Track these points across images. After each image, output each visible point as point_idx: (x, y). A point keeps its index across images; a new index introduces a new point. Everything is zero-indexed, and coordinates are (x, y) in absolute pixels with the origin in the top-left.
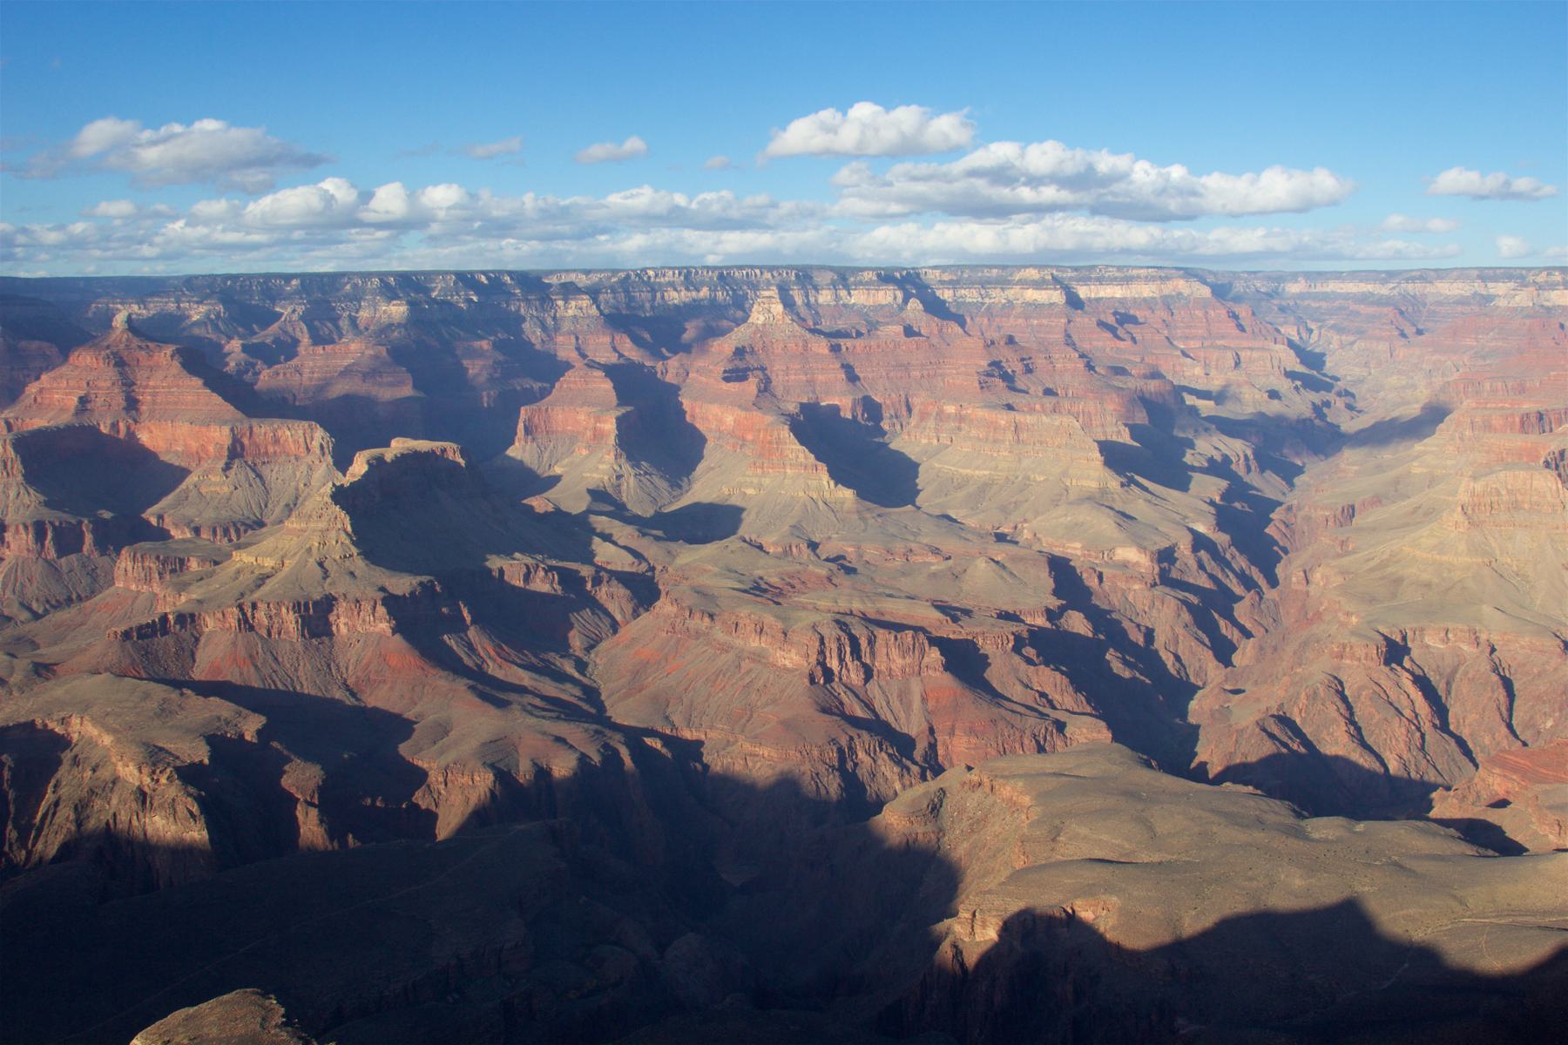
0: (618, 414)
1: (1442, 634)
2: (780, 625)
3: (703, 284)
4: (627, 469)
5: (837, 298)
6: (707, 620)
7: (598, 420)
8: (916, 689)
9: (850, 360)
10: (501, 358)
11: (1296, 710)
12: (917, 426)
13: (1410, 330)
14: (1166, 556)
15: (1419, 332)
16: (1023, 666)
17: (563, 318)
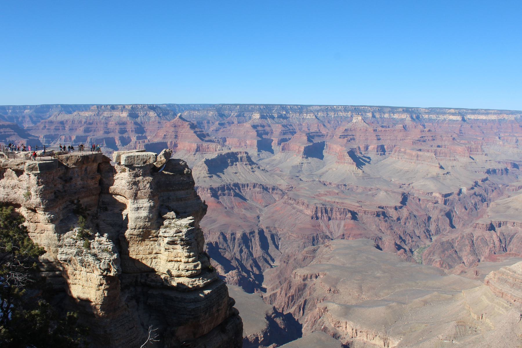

## Written problem
Rewrite all the records above as a numbered list, skipping any blank lines and leaving out the pictures.

## Solution for this exercise
1. Track these points across images. After each image, output each visible point as point_idx: (x, y). A point keeps its index across images; a new index introduces a new point. Everything is zero-indexed, and coordinates are (x, y) in absolute pixels with the origin in the top-left.
2. 0: (618, 414)
3. 1: (1442, 634)
4. 2: (780, 625)
5. 3: (703, 284)
6. 4: (627, 469)
7. 5: (837, 298)
8. 6: (707, 620)
9. 7: (598, 420)
10. 8: (916, 689)
11. 9: (850, 360)
12. 10: (501, 358)
13. 11: (1296, 710)
14. 12: (917, 426)
15. 13: (1410, 330)
16. 14: (1166, 556)
17. 15: (1419, 332)
18. 16: (1023, 666)
19. 17: (563, 318)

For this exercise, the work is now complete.